» **Task requirements**: Only the lines from the one containing "none -> orange plate I7:I8 level 1" through the end of the material should be printed, exactly as they appear. Leave out pictures.
Input for this task: Begin
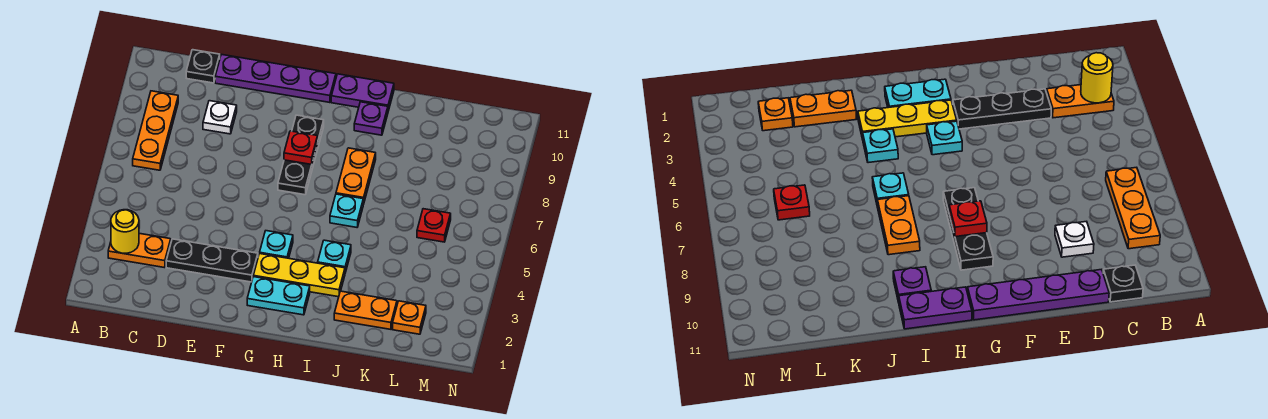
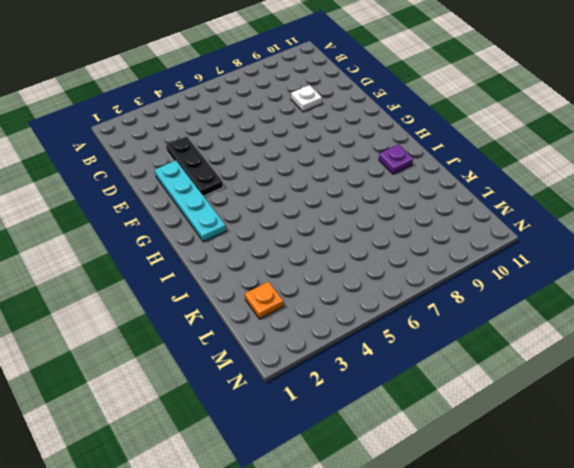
cyan plate E2:H2 level 1 -> cyan plate G2:H2 level 1
none -> orange plate B3:C3 level 1
none -> orange plate B7:B9 level 1
none -> black plate C11 level 1

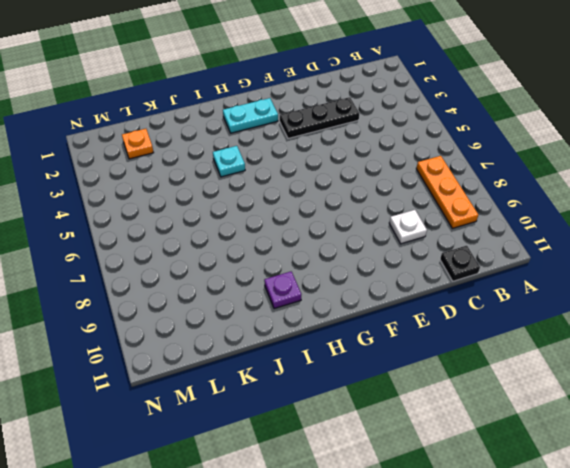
none -> orange plate B3:C3 level 1
none -> purple plate D11:G11 level 1
none -> yellow plate G3:I3 level 1

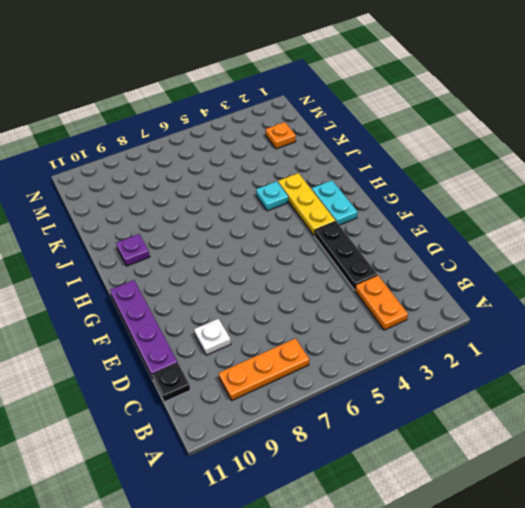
none -> cyan plate G4 level 1
none -> black plate G7:G9 level 1
none -> purple plate H11:I11 level 1

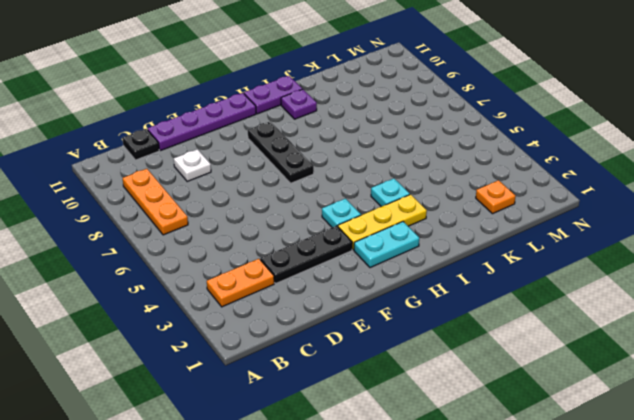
none -> cyan plate I6 level 1
none -> orange plate I7:I8 level 1
none -> orange plate J2:K2 level 1

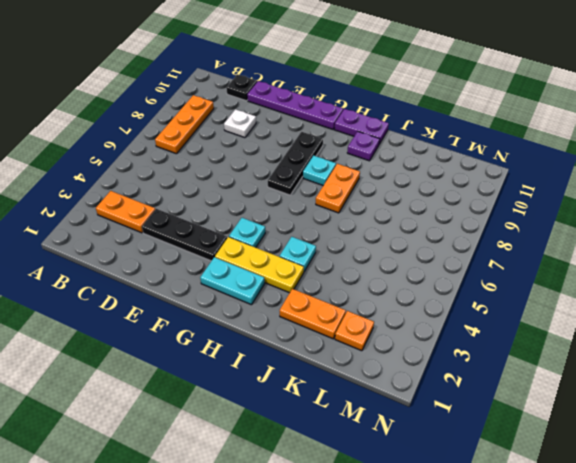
cyan plate H8 level 1 -> cyan plate I6 level 1
none -> red plate L6 level 1
none -> yellow round brick B3 level 2
none -> red plate G8 level 2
Input for this task: End
» **Expected output**:
none -> orange plate I7:I8 level 1
none -> orange plate J2:K2 level 1

cyan plate H8 level 1 -> cyan plate I6 level 1
none -> red plate L6 level 1
none -> yellow round brick B3 level 2
none -> red plate G8 level 2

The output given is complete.